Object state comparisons
____________________

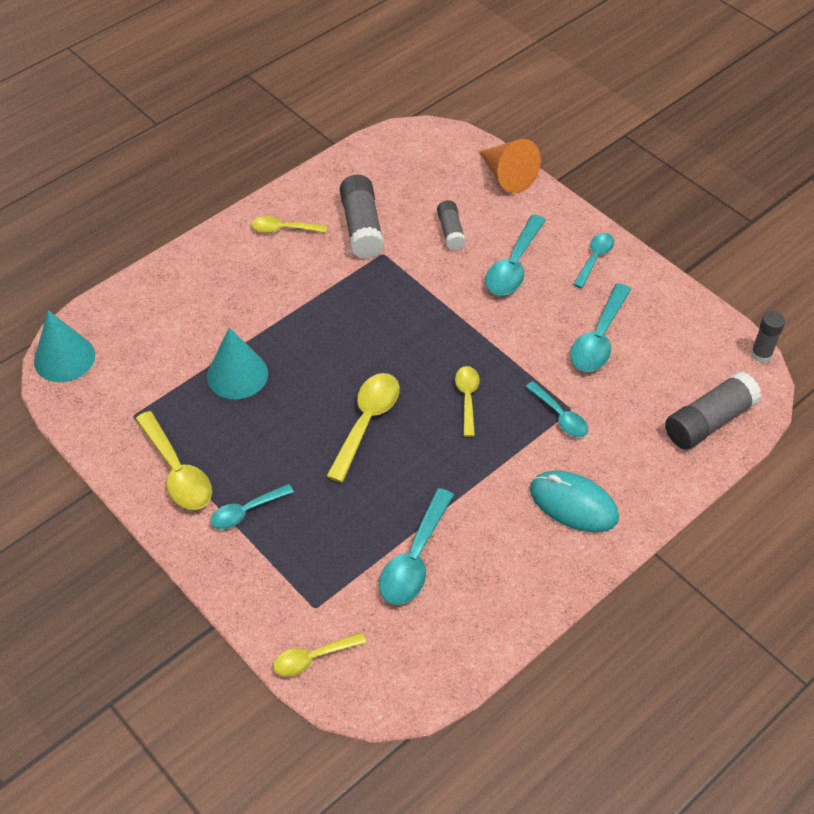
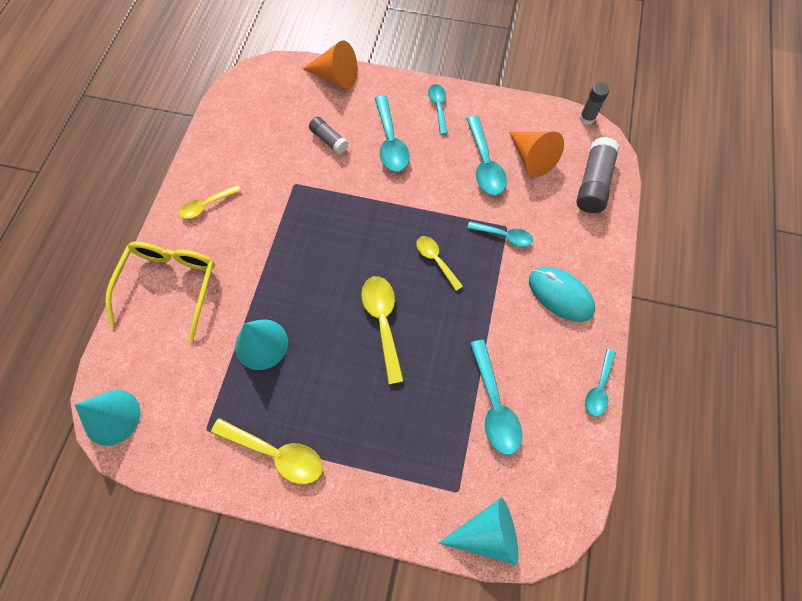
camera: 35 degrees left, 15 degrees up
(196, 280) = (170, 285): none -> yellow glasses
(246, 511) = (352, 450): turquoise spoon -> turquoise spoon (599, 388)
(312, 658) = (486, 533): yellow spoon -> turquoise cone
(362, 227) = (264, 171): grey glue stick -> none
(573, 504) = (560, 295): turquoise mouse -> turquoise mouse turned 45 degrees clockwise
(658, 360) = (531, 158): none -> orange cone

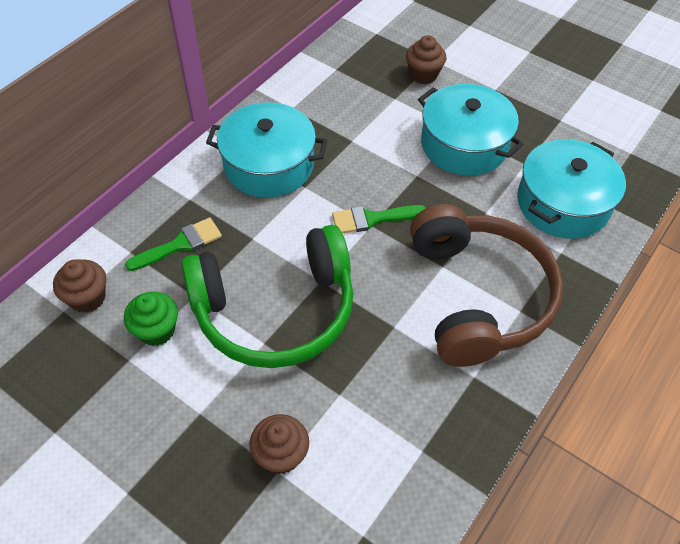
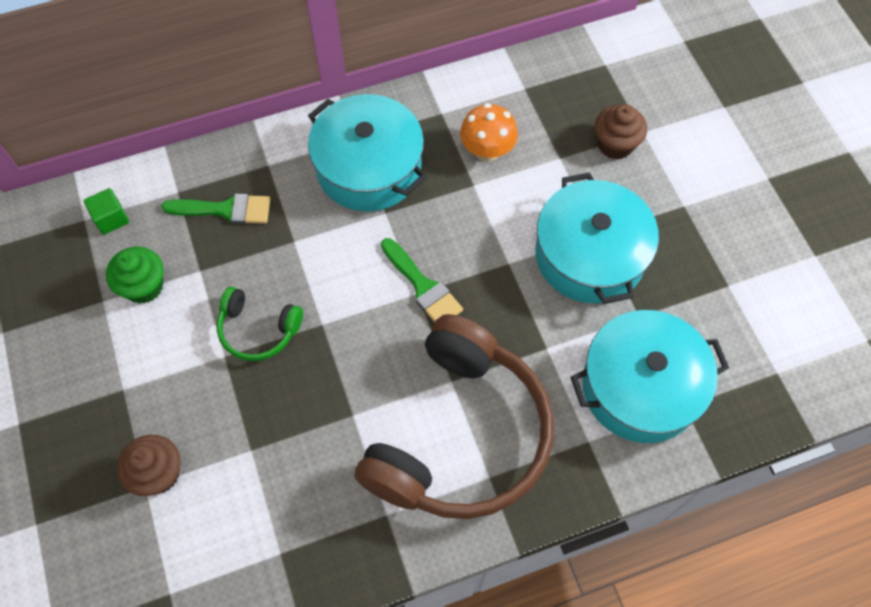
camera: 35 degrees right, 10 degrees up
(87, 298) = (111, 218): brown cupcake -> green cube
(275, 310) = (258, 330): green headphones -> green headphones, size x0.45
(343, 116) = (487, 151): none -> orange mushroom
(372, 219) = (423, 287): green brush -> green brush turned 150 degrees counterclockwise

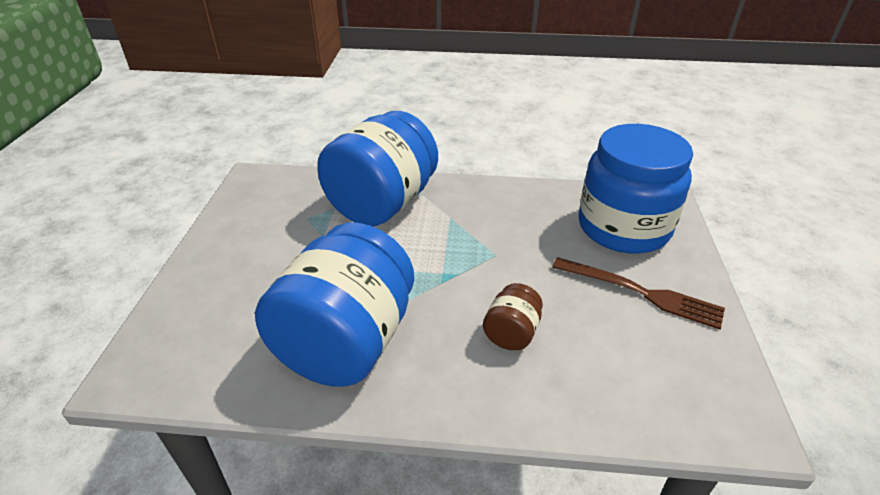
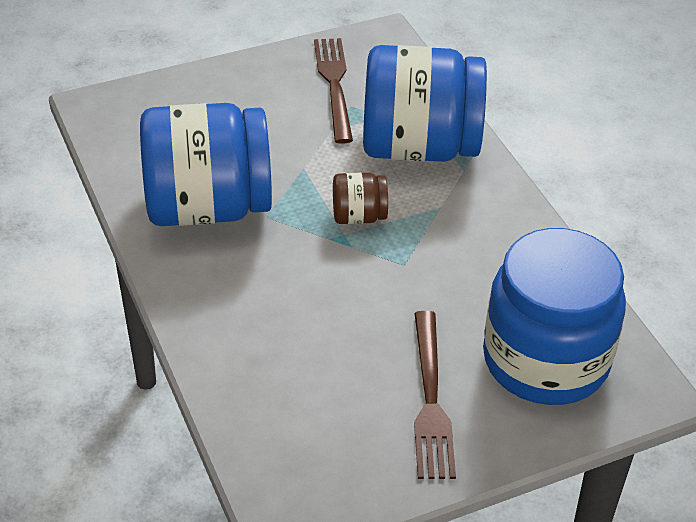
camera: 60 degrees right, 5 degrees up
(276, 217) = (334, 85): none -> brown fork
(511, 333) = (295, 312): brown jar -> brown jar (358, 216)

____________________

#### [TASK DESCRIPTION]
Your copy should begin at the line containing "(362, 227) = (264, 171): grey" and end at the last line of the data above, matching each line exactly and holding no pictures.

#### [ANSWER TO THIS PROBLEM]
(362, 227) = (264, 171): grey glue stick -> none
(573, 504) = (560, 295): turquoise mouse -> turquoise mouse turned 45 degrees clockwise
(658, 360) = (531, 158): none -> orange cone

camera: 35 degrees right, 10 degrees up
(87, 298) = (111, 218): brown cupcake -> green cube
(275, 310) = (258, 330): green headphones -> green headphones, size x0.45
(343, 116) = (487, 151): none -> orange mushroom
(372, 219) = (423, 287): green brush -> green brush turned 150 degrees counterclockwise

camera: 60 degrees right, 5 degrees up
(276, 217) = (334, 85): none -> brown fork
(511, 333) = (295, 312): brown jar -> brown jar (358, 216)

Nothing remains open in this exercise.